** Study material follows **
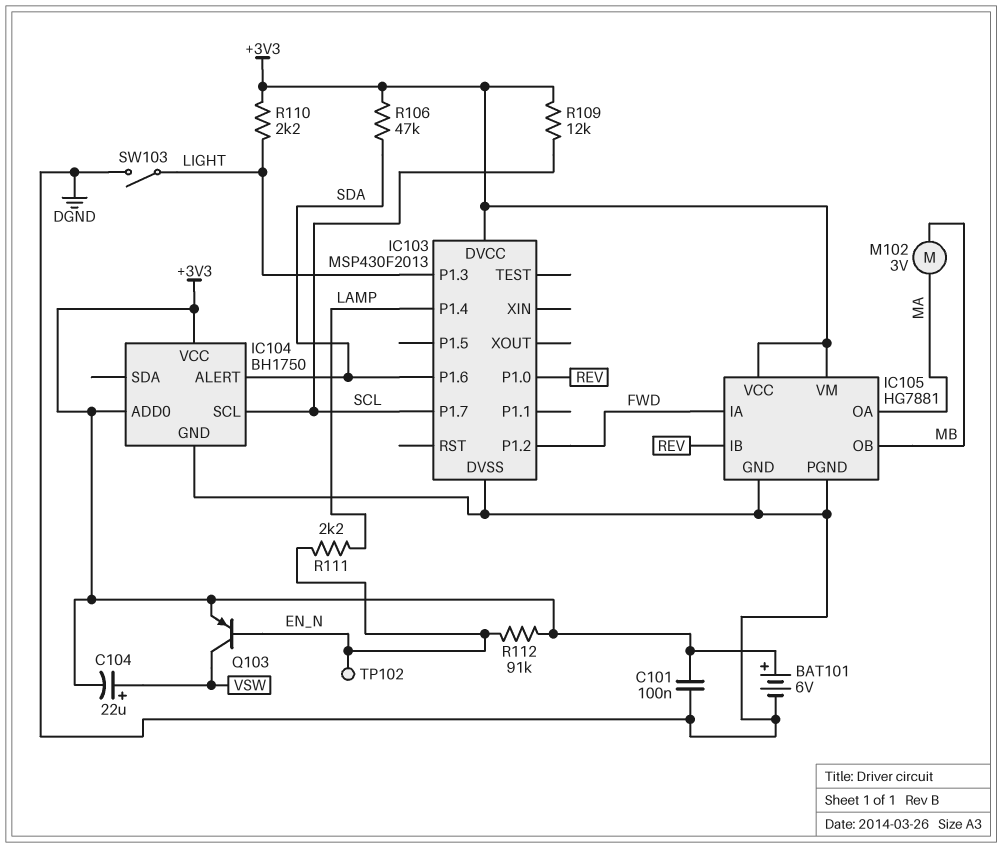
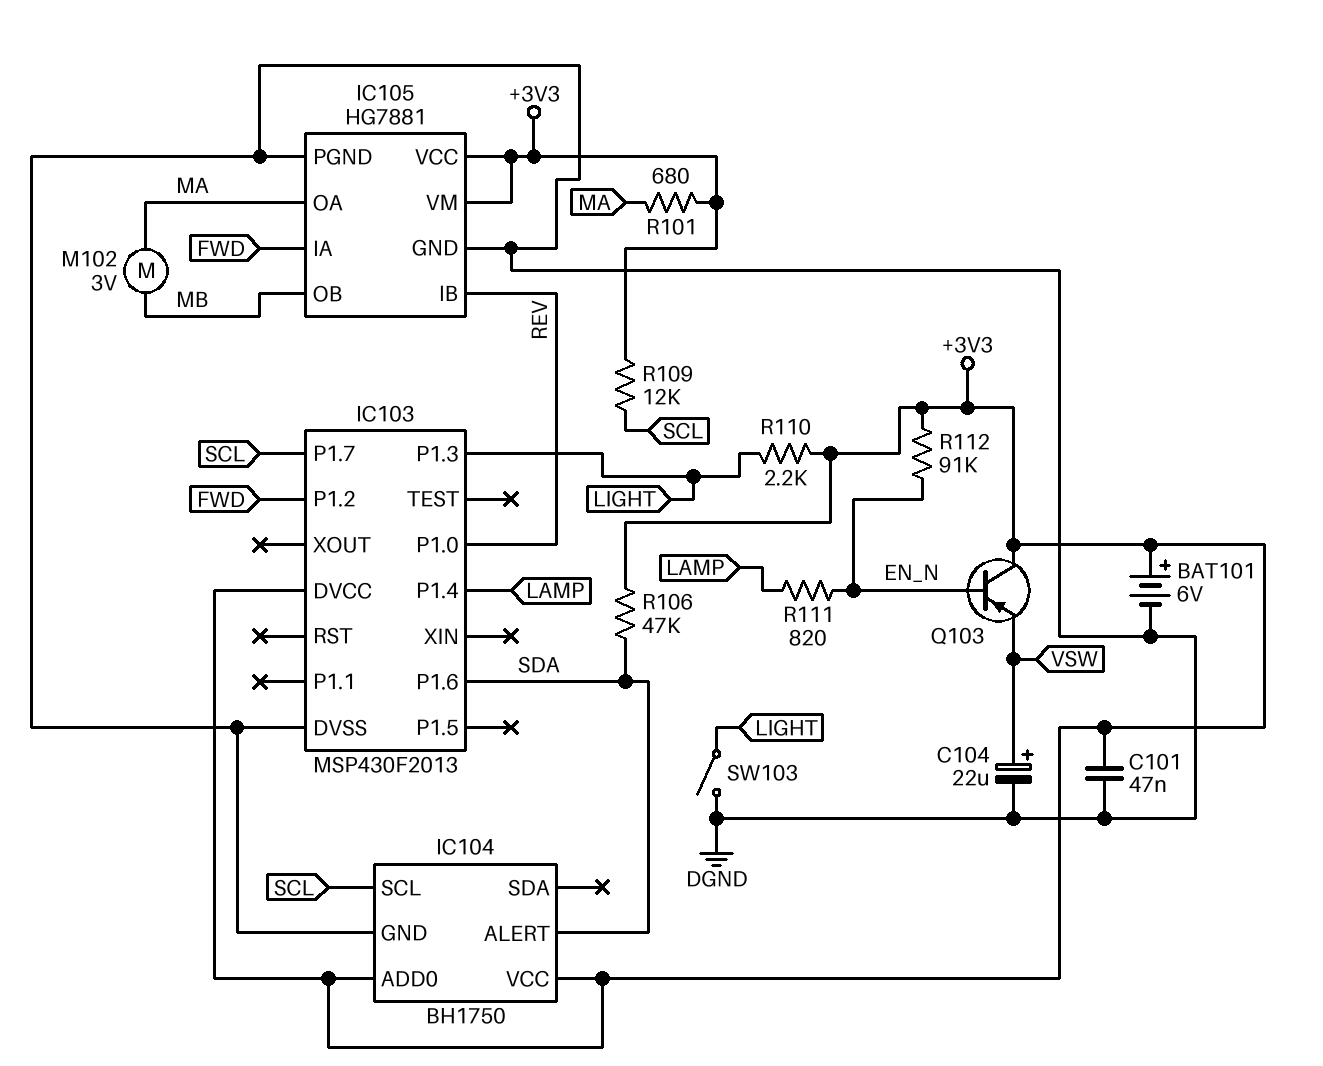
C101: 100nF (+3V3, DGND) -> 47nF (+3V3, DGND)
C104: 22uF (plus VSW, minus +3V3) -> 22uF (plus VSW, minus DGND)
Q103: PNP (B EN_N, C VSW, E +3V3) -> PNP (B EN_N, C +3V3, E VSW)
R101: none -> 680 (+3V3, MA)
R111: 2.2k (EN_N, LAMP) -> 820 (EN_N, LAMP)
TP102: test point (EN_N) -> none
** End of Study material **
Task requirements: Show me every line in the data above that includes "none".

Written response:
R101: none -> 680 (+3V3, MA)
TP102: test point (EN_N) -> none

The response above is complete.